═══ Records for the task

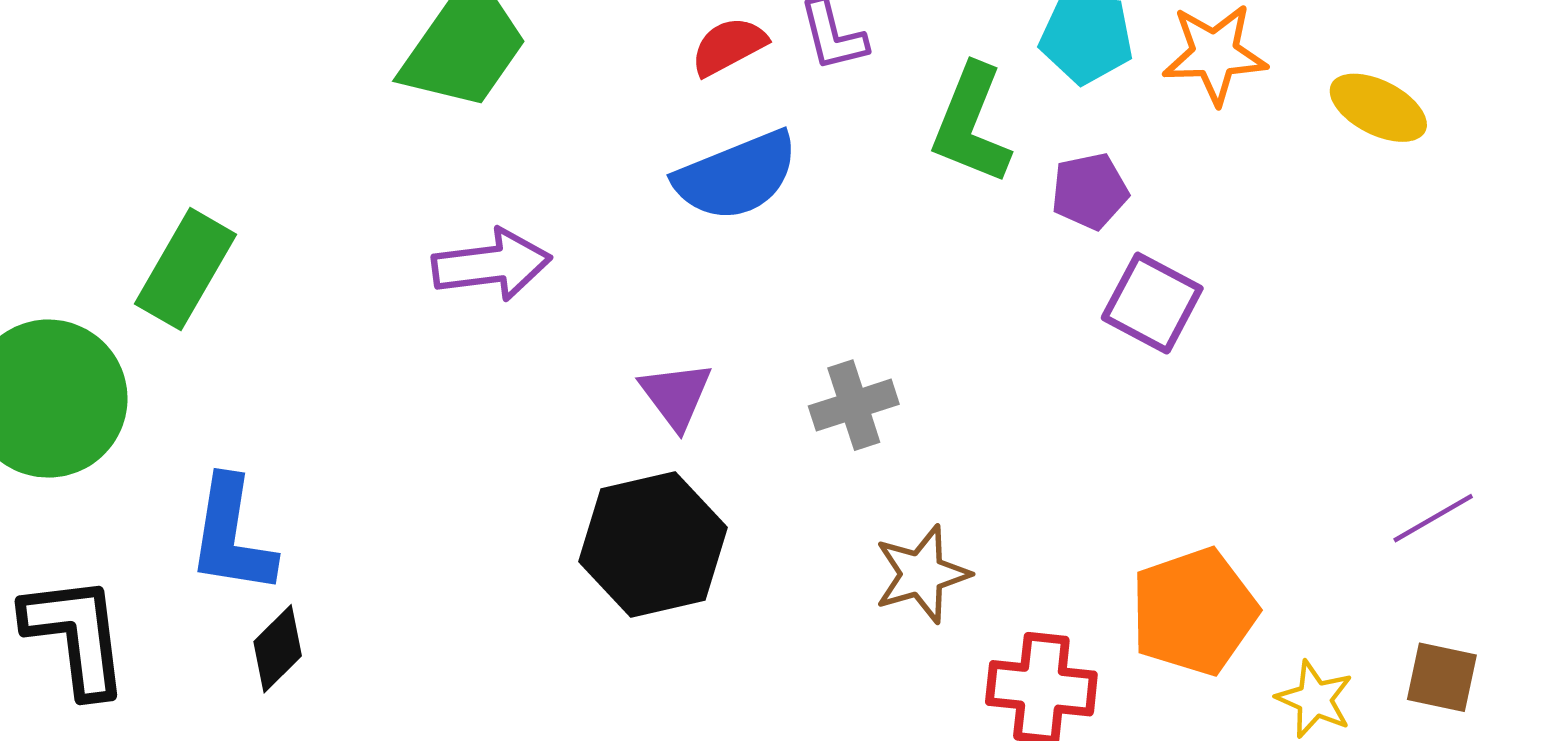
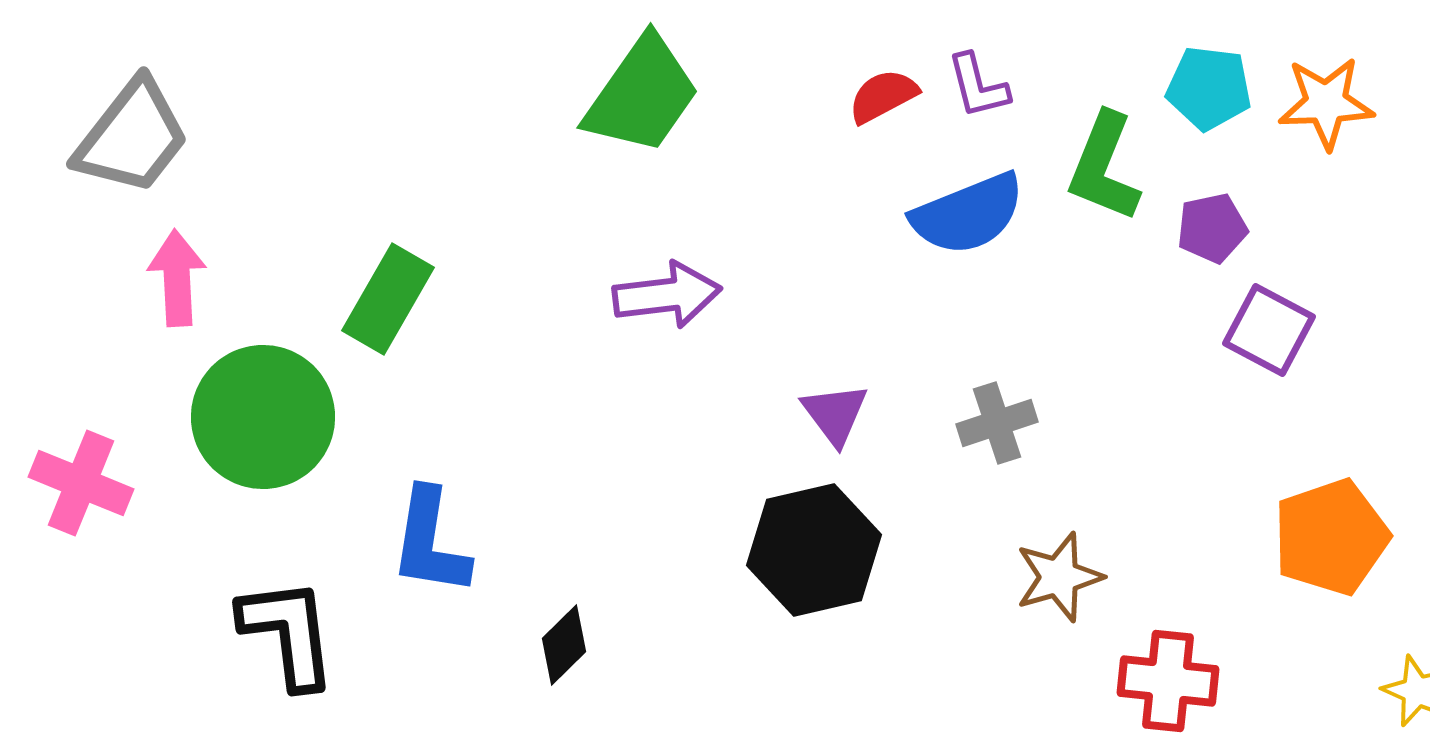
blue semicircle: (736, 176) -> (968, 214), moved
orange pentagon: (1194, 611) -> (1331, 537), moved
black diamond: (278, 649) -> (564, 645), moved

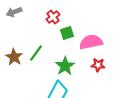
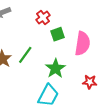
pink semicircle: (91, 42) -> (82, 43), turned 110
red star: (98, 65) -> (90, 82), moved

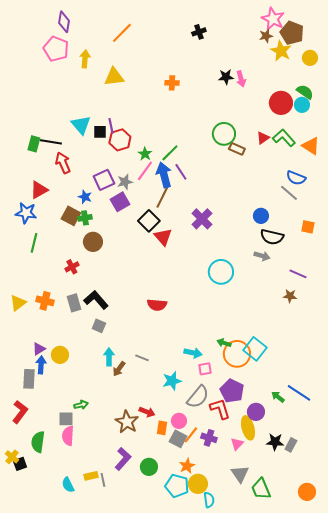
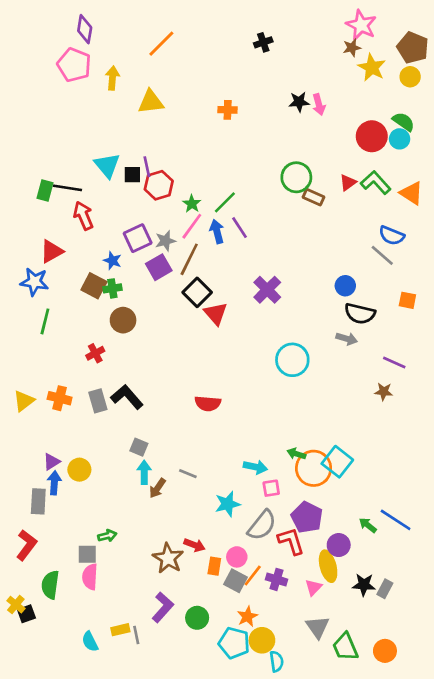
brown pentagon: (292, 33) -> (413, 48), moved
blue arrow: (164, 175) -> (217, 232), size x0.7
brown line: (163, 196) -> (189, 259), moved
gray square: (99, 326) -> (139, 447), moved
orange circle: (307, 492) -> (385, 651), moved

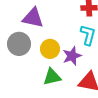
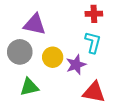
green triangle: (52, 77) -> (29, 87), moved

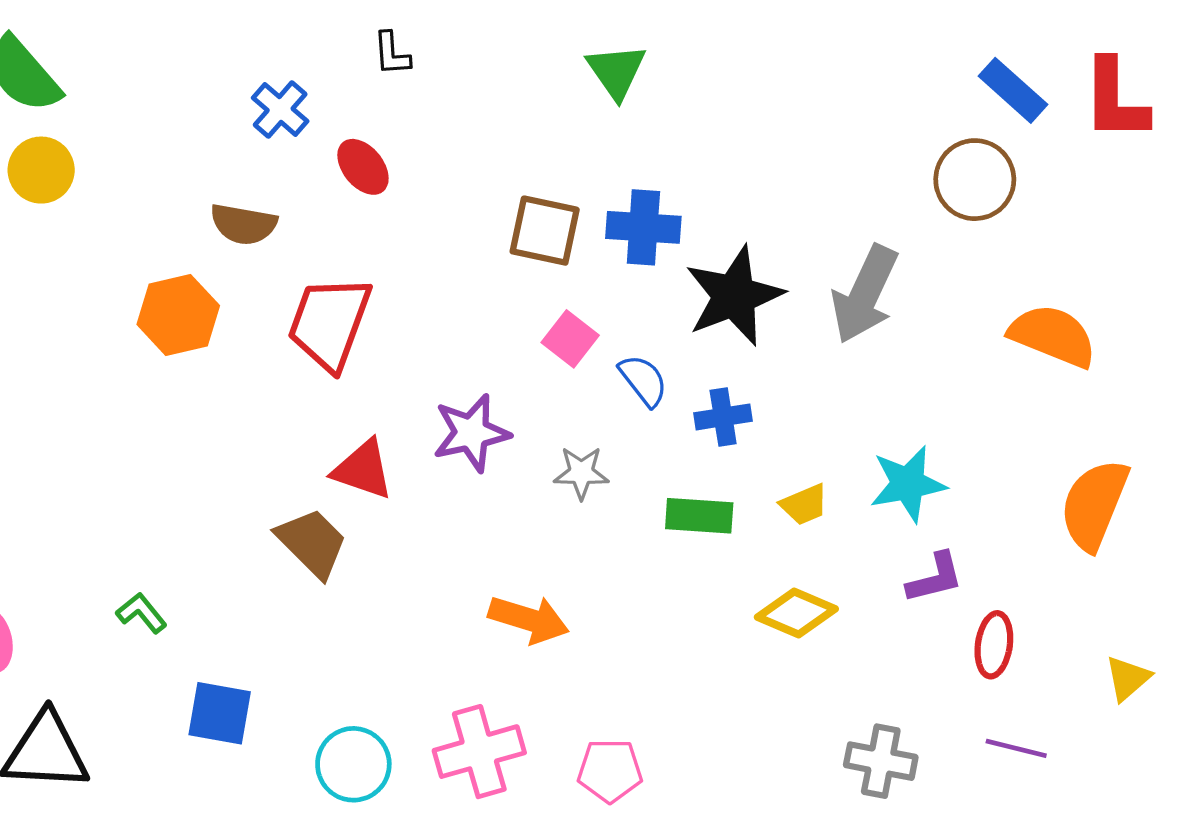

══════

§ What is expected:
Go through the records above. Copy each line in which the string "semicircle" appears.

§ Response:
blue semicircle: (736, 176) -> (968, 214), moved
pink semicircle: (91, 42) -> (82, 43), turned 110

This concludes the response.